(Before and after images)
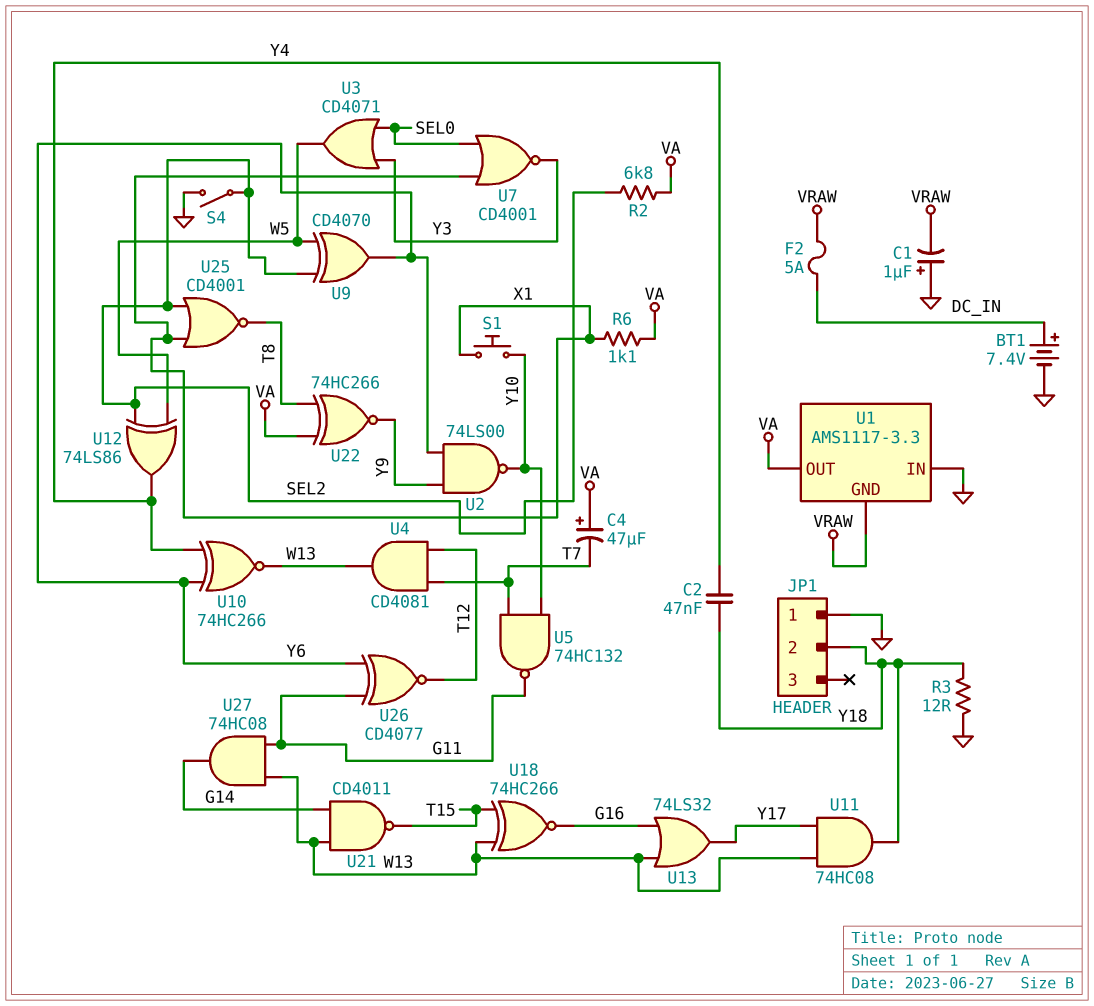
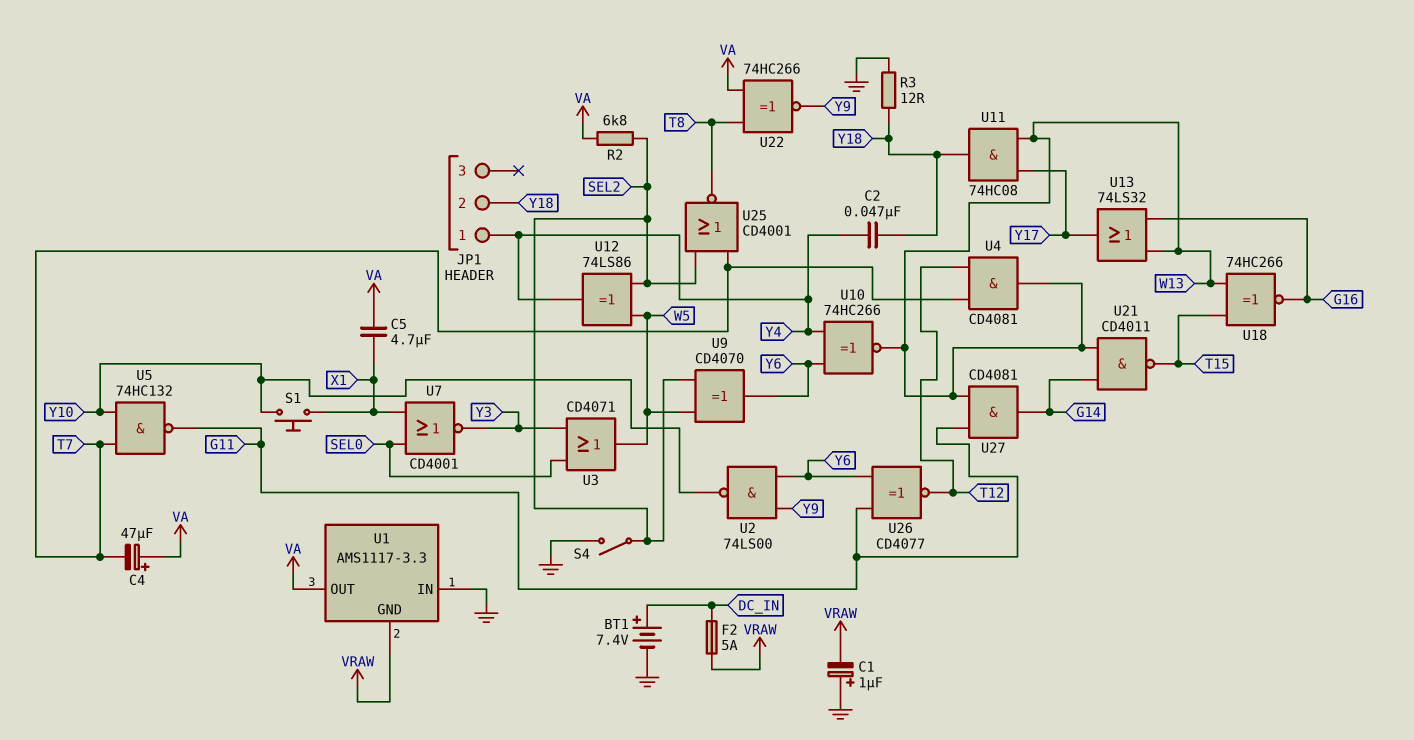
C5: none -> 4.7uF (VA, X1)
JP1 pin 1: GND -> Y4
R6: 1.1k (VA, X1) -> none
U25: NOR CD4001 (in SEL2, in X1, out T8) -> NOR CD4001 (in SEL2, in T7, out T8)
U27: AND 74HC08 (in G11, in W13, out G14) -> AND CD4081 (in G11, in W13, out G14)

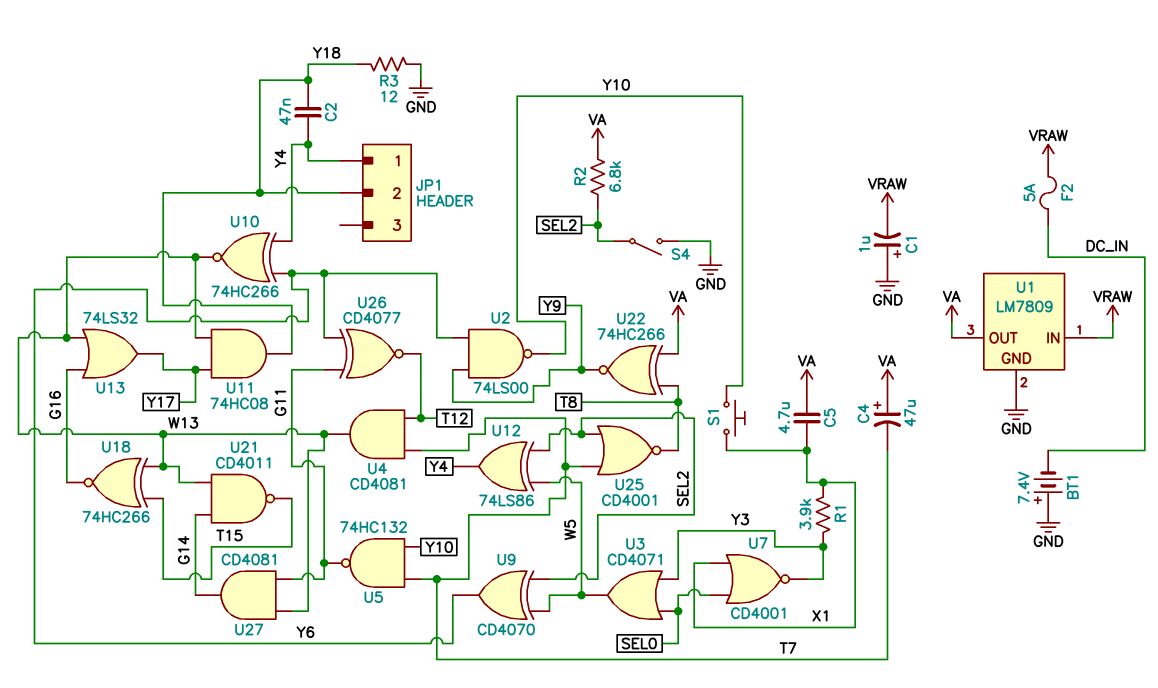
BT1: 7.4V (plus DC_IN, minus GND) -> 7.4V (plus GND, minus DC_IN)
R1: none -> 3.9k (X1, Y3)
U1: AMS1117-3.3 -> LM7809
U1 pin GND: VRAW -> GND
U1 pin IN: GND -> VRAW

...

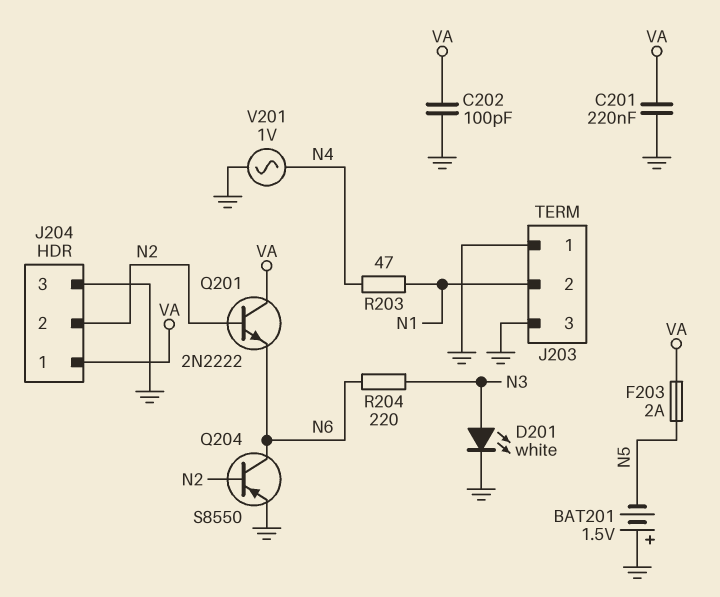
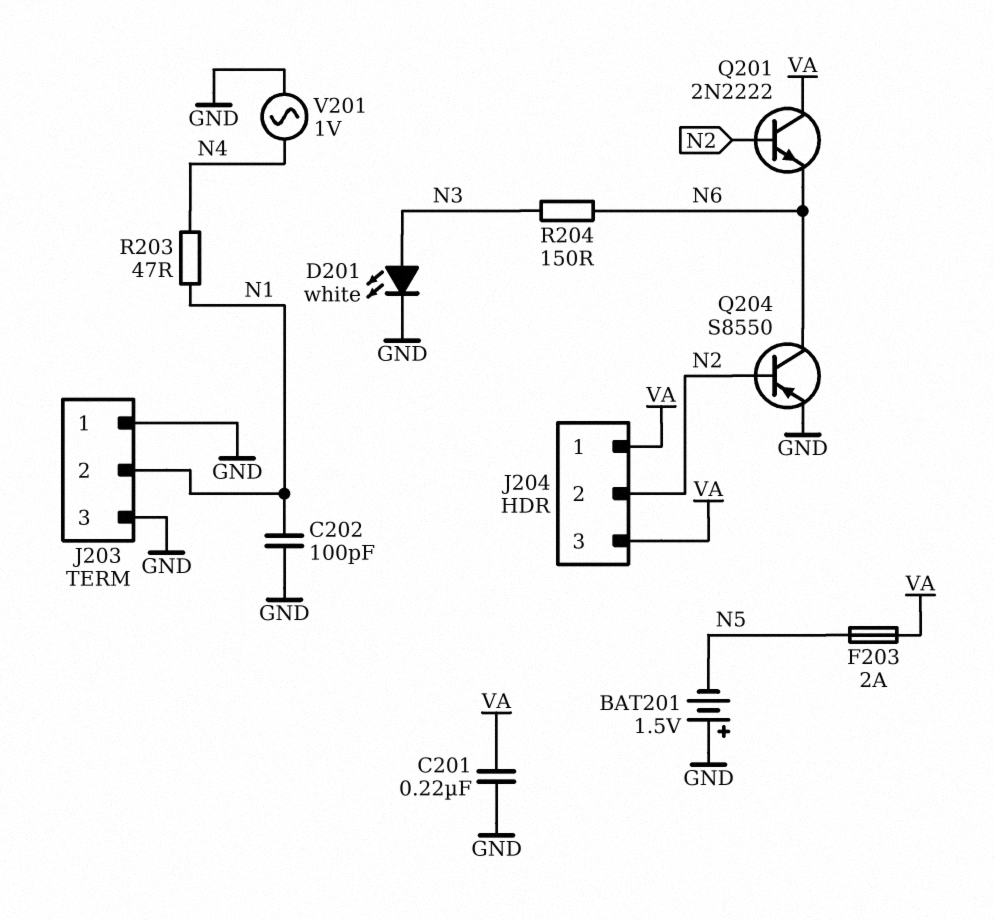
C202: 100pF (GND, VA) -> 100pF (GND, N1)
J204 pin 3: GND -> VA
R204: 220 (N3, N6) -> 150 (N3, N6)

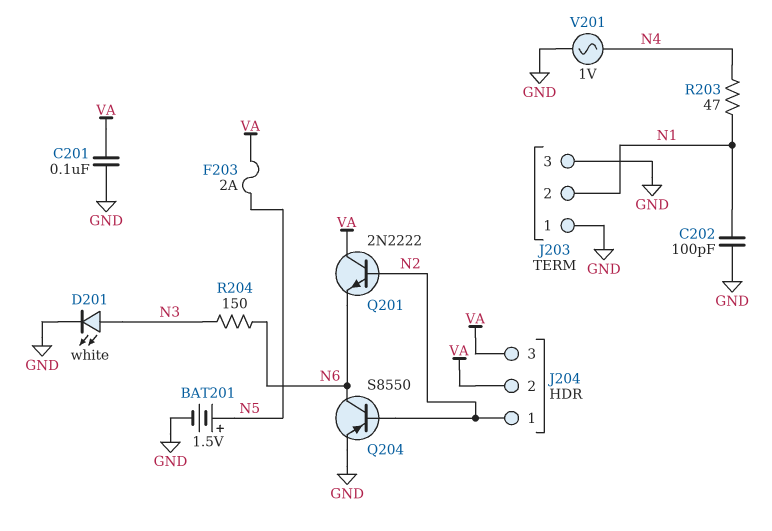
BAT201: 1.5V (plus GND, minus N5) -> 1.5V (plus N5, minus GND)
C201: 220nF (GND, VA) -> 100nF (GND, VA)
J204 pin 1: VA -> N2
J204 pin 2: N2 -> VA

▶ [Assignment] From the data above, return only the lines starting at the line that holds "C5: none -> 4.7uF (VA, X1)" and ending at the line that holds "U1 pin IN: GND -> VRAW", word for word and without pictures.

▶ [Task solution]
C5: none -> 4.7uF (VA, X1)
JP1 pin 1: GND -> Y4
R6: 1.1k (VA, X1) -> none
U25: NOR CD4001 (in SEL2, in X1, out T8) -> NOR CD4001 (in SEL2, in T7, out T8)
U27: AND 74HC08 (in G11, in W13, out G14) -> AND CD4081 (in G11, in W13, out G14)

BT1: 7.4V (plus DC_IN, minus GND) -> 7.4V (plus GND, minus DC_IN)
R1: none -> 3.9k (X1, Y3)
U1: AMS1117-3.3 -> LM7809
U1 pin GND: VRAW -> GND
U1 pin IN: GND -> VRAW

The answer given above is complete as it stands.